──────── LISTED RECORDS ────────
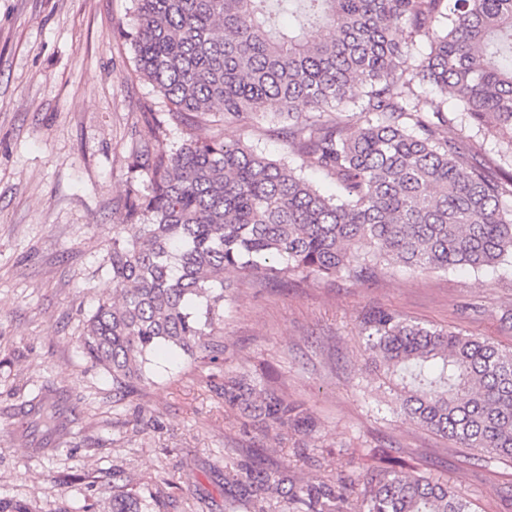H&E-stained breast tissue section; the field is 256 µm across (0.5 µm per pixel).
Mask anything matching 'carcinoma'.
I'll return each instance as SVG.
<instances>
[{
  "mask_svg": "<svg viewBox=\"0 0 512 512\" xmlns=\"http://www.w3.org/2000/svg\"><path fill=\"white\" fill-rule=\"evenodd\" d=\"M120 30L135 73L165 111L134 152L115 296L81 345L123 396L168 346L192 358L215 342L233 274L286 282L367 280L381 265L481 270L512 258V173L489 175L478 138L511 147L512 0H135ZM330 37L311 42V28ZM418 37L429 52L408 68ZM455 105L448 108V99ZM356 112L349 123L344 113ZM282 124L291 155L341 188L326 195L285 159L243 141L200 138L208 117ZM188 131L162 138L165 124ZM365 349L400 380V411L459 448L512 459V350L388 310L364 321ZM224 398L278 426L309 417L239 378ZM252 512L283 478L246 473ZM296 512H473L448 485L401 470L292 493ZM110 512H142L128 492Z\"/></svg>",
  "mask_w": 512,
  "mask_h": 512,
  "instance_id": "1",
  "label": "carcinoma"
}]
</instances>
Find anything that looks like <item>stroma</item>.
Listing matches in <instances>:
<instances>
[{
  "label": "stroma",
  "mask_w": 512,
  "mask_h": 512,
  "mask_svg": "<svg viewBox=\"0 0 512 512\" xmlns=\"http://www.w3.org/2000/svg\"><path fill=\"white\" fill-rule=\"evenodd\" d=\"M133 10V0H0V498L108 512L123 490L144 512H246L227 475L248 468L286 479L266 512H294L289 491L354 480L386 456L447 483L474 512H512V460L405 418L362 327L367 311L391 310L512 349V258L475 272L387 266L367 281L235 277L225 347L194 359L162 349L148 384L114 395L81 339L112 297V231L154 99L119 36ZM198 134L289 154L268 123ZM232 377L302 406L313 429L251 421L224 398ZM35 398L66 430L29 410Z\"/></svg>",
  "instance_id": "1"
}]
</instances>
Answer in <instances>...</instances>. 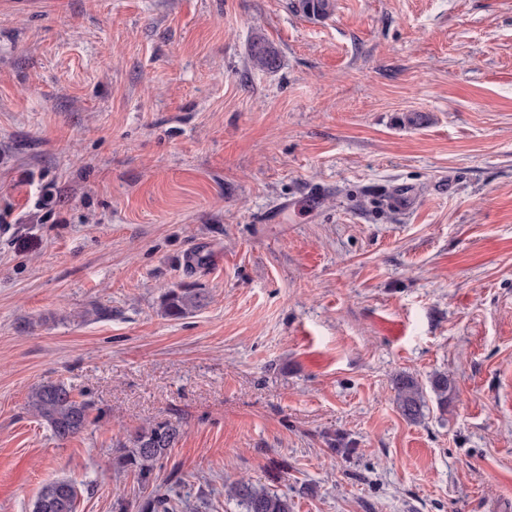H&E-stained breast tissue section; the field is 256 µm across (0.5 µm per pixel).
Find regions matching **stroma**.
Here are the masks:
<instances>
[{"instance_id":"stroma-1","label":"stroma","mask_w":512,"mask_h":512,"mask_svg":"<svg viewBox=\"0 0 512 512\" xmlns=\"http://www.w3.org/2000/svg\"><path fill=\"white\" fill-rule=\"evenodd\" d=\"M291 3L0 0V512L56 479L77 512H239L241 478L512 512V0ZM174 284L207 304L164 316ZM401 373L454 390L415 423ZM50 380L92 403L64 442ZM163 420L144 486L115 447ZM296 2L292 5L296 11L317 20L329 18L334 10L332 0H297ZM250 55L254 67L260 70H272L277 67V53L263 39L258 38L253 42ZM28 405L58 441L80 435L91 423V403L76 400L70 386L61 381H48L34 387Z\"/></svg>"}]
</instances>
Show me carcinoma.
Returning a JSON list of instances; mask_svg holds the SVG:
<instances>
[{
    "mask_svg": "<svg viewBox=\"0 0 512 512\" xmlns=\"http://www.w3.org/2000/svg\"><path fill=\"white\" fill-rule=\"evenodd\" d=\"M293 8L309 18L324 20L332 15L334 3L333 0H297ZM251 60L260 70H272L277 67L278 56L270 45L258 38L251 46ZM206 303L207 296L203 292L182 284L165 288L160 298L163 314L172 319H182ZM453 386V380L445 373H437L430 379V388L442 404L448 402V392ZM394 390L401 415L411 422L421 420L426 407L422 383L410 374H403L394 379ZM28 405L58 441L83 433L90 424L91 403L76 400L70 386L61 381H48L34 387ZM181 435L180 425L169 420L142 426L118 444L120 455L116 464L147 482ZM228 496L237 502L240 512H293L288 494L271 491L250 480L231 485ZM77 499L78 490L74 483L54 480L41 488L33 512H76Z\"/></svg>",
    "mask_w": 512,
    "mask_h": 512,
    "instance_id": "1",
    "label": "carcinoma"
}]
</instances>
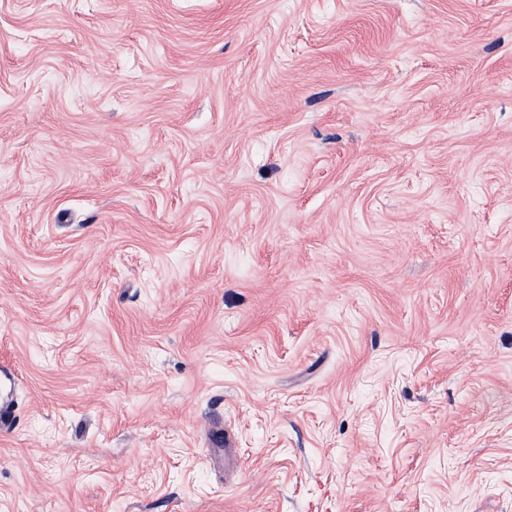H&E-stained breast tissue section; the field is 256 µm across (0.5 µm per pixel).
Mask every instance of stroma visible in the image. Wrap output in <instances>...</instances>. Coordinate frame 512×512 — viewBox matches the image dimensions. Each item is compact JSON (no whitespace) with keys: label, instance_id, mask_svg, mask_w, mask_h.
Here are the masks:
<instances>
[{"label":"stroma","instance_id":"1","mask_svg":"<svg viewBox=\"0 0 512 512\" xmlns=\"http://www.w3.org/2000/svg\"><path fill=\"white\" fill-rule=\"evenodd\" d=\"M6 369L0 512H512V0H0Z\"/></svg>","mask_w":512,"mask_h":512}]
</instances>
────────
Extract exactly the lines between the line containing "Mask every instance" and the end of the data, including both.

## ANSWER BELOW
Mask every instance of stroma visible in the image. Wrap output in <instances>...</instances>. Coordinate frame 512×512 — viewBox matches the image dimensions. Each item is compact JSON (no whitespace) with keys: label, instance_id, mask_svg, mask_w, mask_h.
Here are the masks:
<instances>
[{"label":"stroma","instance_id":"1","mask_svg":"<svg viewBox=\"0 0 512 512\" xmlns=\"http://www.w3.org/2000/svg\"><path fill=\"white\" fill-rule=\"evenodd\" d=\"M6 369L0 512H512V0H0Z\"/></svg>","mask_w":512,"mask_h":512}]
</instances>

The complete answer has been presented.